## WRITTEN PROBLEM
Return every line in the data below that contains the string "kern".

§

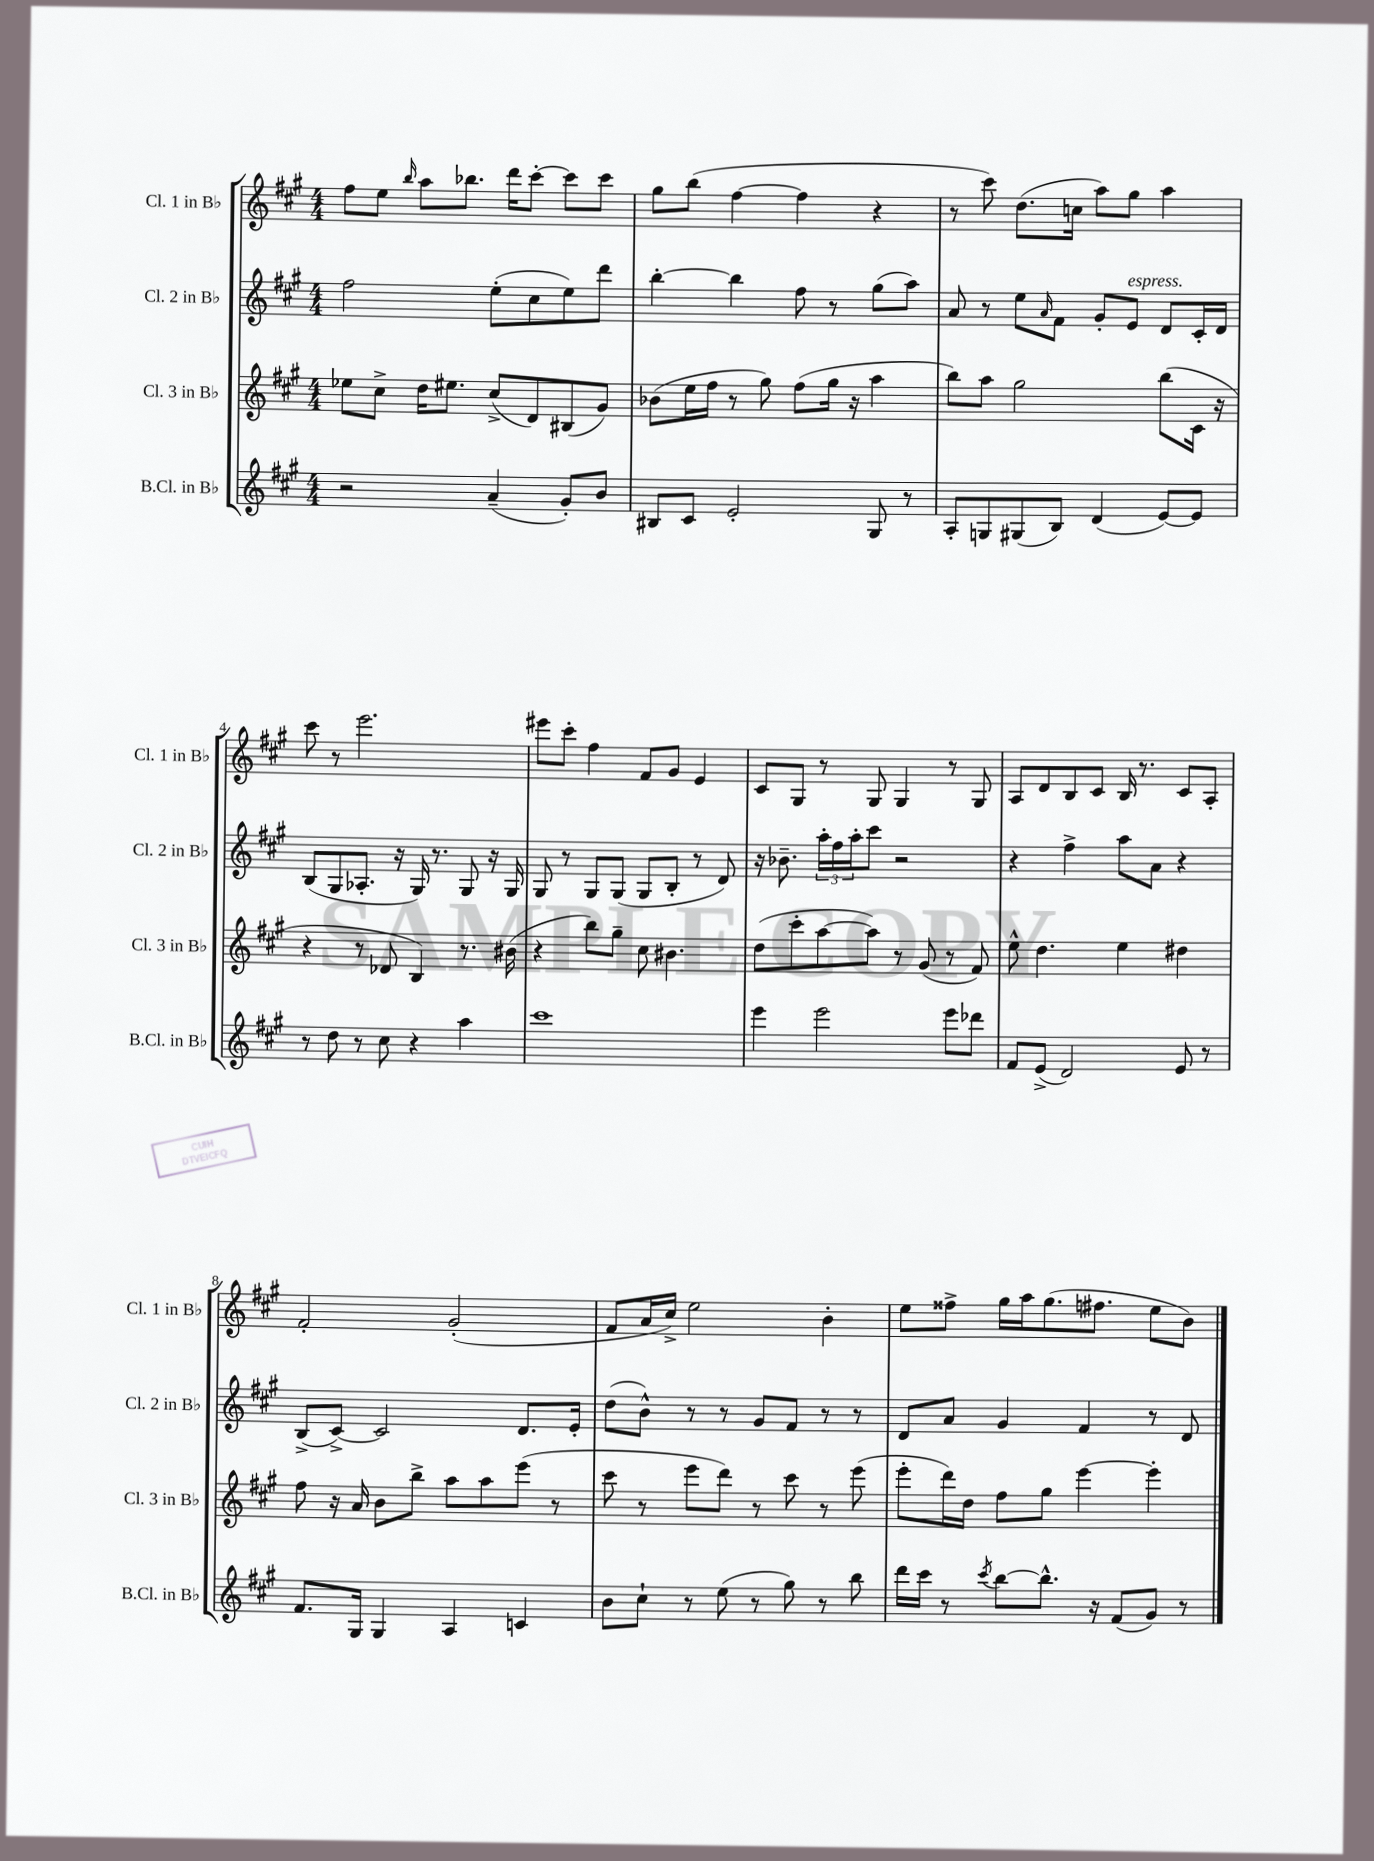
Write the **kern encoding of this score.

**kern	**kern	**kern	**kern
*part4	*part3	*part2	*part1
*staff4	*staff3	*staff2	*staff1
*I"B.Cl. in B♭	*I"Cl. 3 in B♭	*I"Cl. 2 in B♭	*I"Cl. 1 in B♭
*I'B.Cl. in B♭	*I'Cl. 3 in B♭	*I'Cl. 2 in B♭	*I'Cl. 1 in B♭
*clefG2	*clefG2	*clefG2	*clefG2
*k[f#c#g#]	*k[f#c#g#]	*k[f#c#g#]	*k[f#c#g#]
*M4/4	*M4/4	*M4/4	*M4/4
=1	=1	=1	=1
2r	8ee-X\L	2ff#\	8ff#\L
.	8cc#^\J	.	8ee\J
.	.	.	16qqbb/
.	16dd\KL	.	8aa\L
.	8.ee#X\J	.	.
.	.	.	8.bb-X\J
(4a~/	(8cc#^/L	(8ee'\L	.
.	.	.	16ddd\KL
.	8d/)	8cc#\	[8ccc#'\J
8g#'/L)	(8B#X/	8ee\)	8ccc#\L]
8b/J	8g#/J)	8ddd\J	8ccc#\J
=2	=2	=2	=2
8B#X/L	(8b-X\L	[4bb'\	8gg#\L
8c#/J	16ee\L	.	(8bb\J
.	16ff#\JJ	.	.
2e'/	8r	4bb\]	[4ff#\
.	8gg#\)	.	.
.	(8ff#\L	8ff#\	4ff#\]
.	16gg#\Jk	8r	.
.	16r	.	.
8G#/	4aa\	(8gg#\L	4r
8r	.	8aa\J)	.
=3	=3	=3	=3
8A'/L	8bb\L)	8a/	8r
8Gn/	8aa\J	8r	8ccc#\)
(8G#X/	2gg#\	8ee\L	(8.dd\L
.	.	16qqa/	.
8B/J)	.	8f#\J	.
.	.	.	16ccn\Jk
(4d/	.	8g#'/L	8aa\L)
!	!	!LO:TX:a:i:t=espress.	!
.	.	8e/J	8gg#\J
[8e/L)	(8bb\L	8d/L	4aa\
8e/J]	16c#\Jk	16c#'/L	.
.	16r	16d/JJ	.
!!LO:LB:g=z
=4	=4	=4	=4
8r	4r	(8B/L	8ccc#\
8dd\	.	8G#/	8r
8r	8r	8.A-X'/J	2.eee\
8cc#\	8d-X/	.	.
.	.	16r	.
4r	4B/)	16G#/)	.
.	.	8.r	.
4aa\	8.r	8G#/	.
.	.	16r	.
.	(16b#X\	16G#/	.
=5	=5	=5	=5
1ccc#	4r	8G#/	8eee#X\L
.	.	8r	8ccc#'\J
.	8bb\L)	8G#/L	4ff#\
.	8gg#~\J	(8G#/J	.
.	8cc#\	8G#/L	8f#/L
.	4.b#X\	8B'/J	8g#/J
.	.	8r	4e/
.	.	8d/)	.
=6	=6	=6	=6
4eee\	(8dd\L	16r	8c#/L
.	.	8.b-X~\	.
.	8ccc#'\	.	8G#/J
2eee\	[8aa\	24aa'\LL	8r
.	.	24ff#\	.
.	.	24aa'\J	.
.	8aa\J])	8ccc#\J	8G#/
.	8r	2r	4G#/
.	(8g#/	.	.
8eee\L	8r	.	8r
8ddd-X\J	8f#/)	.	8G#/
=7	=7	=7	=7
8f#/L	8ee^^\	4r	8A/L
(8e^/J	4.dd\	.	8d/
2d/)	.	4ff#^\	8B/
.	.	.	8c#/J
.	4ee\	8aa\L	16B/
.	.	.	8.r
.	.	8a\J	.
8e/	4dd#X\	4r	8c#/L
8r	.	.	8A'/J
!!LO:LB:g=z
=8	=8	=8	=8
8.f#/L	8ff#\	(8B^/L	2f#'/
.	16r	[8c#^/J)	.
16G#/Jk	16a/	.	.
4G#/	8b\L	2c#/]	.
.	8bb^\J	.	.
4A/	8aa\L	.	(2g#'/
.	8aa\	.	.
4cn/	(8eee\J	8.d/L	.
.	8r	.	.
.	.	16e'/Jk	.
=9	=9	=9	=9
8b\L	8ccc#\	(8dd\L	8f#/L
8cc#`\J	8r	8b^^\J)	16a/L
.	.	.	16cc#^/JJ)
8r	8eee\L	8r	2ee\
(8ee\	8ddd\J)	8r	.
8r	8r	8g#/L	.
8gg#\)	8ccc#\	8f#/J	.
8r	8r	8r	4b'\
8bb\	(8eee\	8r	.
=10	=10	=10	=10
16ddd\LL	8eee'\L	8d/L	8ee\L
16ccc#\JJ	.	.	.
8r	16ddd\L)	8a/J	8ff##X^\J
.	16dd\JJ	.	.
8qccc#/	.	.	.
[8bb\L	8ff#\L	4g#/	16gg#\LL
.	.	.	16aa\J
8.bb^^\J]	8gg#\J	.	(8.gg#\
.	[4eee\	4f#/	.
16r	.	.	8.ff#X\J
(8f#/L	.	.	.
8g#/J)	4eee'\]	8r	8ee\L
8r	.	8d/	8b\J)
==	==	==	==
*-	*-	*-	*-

§

## SOLUTION FOR THIS PROBLEM
Write the **kern encoding of this score.
**kern	**kern	**kern	**kern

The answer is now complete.